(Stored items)
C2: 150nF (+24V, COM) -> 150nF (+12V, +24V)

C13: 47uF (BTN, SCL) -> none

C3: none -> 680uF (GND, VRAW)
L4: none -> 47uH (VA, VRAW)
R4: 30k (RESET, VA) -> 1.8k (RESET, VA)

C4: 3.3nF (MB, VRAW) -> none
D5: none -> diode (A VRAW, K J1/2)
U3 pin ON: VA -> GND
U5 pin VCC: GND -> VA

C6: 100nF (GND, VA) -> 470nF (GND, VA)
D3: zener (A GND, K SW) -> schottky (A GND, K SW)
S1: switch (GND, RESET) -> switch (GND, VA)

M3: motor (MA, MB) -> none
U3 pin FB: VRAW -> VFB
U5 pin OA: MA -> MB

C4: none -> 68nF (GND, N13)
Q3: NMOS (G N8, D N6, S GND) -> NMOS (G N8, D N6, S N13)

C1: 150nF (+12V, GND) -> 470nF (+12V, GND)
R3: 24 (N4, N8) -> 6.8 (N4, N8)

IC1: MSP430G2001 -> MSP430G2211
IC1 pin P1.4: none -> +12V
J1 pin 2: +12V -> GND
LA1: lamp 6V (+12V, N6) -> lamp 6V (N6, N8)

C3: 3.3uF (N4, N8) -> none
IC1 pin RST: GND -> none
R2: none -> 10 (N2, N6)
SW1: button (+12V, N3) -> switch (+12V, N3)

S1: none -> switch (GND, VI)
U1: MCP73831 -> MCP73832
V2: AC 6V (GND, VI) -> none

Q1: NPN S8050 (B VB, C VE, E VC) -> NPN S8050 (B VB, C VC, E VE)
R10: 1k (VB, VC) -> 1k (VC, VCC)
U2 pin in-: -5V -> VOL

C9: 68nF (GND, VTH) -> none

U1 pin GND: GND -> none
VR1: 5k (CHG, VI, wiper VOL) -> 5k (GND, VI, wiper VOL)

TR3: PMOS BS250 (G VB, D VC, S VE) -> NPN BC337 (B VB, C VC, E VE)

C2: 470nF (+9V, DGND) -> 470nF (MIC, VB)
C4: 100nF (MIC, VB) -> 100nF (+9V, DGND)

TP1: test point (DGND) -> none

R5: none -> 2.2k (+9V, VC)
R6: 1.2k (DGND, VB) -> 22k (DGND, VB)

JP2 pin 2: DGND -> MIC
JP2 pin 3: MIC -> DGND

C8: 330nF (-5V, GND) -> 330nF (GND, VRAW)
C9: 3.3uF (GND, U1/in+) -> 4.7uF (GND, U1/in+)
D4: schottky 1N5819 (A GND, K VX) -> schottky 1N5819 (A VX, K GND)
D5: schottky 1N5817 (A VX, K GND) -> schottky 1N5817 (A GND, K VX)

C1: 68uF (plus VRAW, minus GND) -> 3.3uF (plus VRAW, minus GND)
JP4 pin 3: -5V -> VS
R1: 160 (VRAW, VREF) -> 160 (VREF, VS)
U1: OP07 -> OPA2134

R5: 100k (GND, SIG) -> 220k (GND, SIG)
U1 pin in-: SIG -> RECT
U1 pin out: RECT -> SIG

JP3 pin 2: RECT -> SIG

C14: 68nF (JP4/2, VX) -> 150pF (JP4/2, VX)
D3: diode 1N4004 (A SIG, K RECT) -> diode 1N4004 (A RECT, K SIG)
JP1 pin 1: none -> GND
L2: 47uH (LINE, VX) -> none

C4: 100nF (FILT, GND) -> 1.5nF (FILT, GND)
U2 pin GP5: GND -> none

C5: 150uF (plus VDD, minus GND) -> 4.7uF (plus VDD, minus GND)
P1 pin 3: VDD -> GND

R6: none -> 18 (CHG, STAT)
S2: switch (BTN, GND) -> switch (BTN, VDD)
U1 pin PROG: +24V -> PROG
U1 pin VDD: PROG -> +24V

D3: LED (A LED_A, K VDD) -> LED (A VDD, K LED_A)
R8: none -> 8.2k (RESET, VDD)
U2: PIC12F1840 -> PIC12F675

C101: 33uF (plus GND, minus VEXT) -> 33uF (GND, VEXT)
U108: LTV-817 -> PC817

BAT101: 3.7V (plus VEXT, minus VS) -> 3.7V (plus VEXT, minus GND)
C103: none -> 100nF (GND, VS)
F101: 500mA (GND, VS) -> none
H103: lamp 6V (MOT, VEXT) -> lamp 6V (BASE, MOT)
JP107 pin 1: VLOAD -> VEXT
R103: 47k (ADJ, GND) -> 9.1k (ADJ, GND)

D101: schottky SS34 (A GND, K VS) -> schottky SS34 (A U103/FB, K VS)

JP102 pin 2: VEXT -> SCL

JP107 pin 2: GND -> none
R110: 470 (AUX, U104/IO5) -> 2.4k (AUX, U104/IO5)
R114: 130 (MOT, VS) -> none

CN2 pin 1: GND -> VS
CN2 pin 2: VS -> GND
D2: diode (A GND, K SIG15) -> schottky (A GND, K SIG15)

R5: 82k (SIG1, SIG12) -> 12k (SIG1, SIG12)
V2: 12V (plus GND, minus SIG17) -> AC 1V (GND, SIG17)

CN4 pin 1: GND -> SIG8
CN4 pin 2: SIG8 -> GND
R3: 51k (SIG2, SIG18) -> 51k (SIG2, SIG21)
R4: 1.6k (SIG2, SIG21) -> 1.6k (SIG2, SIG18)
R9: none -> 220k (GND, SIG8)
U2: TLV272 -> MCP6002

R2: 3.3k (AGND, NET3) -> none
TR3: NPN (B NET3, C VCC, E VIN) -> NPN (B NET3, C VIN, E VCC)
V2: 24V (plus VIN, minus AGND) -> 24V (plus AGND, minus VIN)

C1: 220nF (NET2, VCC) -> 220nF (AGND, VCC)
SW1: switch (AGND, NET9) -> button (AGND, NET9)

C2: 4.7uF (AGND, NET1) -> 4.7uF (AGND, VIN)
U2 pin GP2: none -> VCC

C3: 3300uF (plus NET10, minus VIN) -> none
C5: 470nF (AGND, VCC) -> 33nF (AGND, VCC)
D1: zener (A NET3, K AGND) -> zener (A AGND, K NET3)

### EXERCISE
Reproduce only the lines above spanning from the line containing "U1 pin in-: SIG -> RECT" through the line containing "F101: 500mA (GND, VS) -> none", word for word.

### RESPONSE
U1 pin in-: SIG -> RECT
U1 pin out: RECT -> SIG

JP3 pin 2: RECT -> SIG

C14: 68nF (JP4/2, VX) -> 150pF (JP4/2, VX)
D3: diode 1N4004 (A SIG, K RECT) -> diode 1N4004 (A RECT, K SIG)
JP1 pin 1: none -> GND
L2: 47uH (LINE, VX) -> none

C4: 100nF (FILT, GND) -> 1.5nF (FILT, GND)
U2 pin GP5: GND -> none

C5: 150uF (plus VDD, minus GND) -> 4.7uF (plus VDD, minus GND)
P1 pin 3: VDD -> GND

R6: none -> 18 (CHG, STAT)
S2: switch (BTN, GND) -> switch (BTN, VDD)
U1 pin PROG: +24V -> PROG
U1 pin VDD: PROG -> +24V

D3: LED (A LED_A, K VDD) -> LED (A VDD, K LED_A)
R8: none -> 8.2k (RESET, VDD)
U2: PIC12F1840 -> PIC12F675

C101: 33uF (plus GND, minus VEXT) -> 33uF (GND, VEXT)
U108: LTV-817 -> PC817

BAT101: 3.7V (plus VEXT, minus VS) -> 3.7V (plus VEXT, minus GND)
C103: none -> 100nF (GND, VS)
F101: 500mA (GND, VS) -> none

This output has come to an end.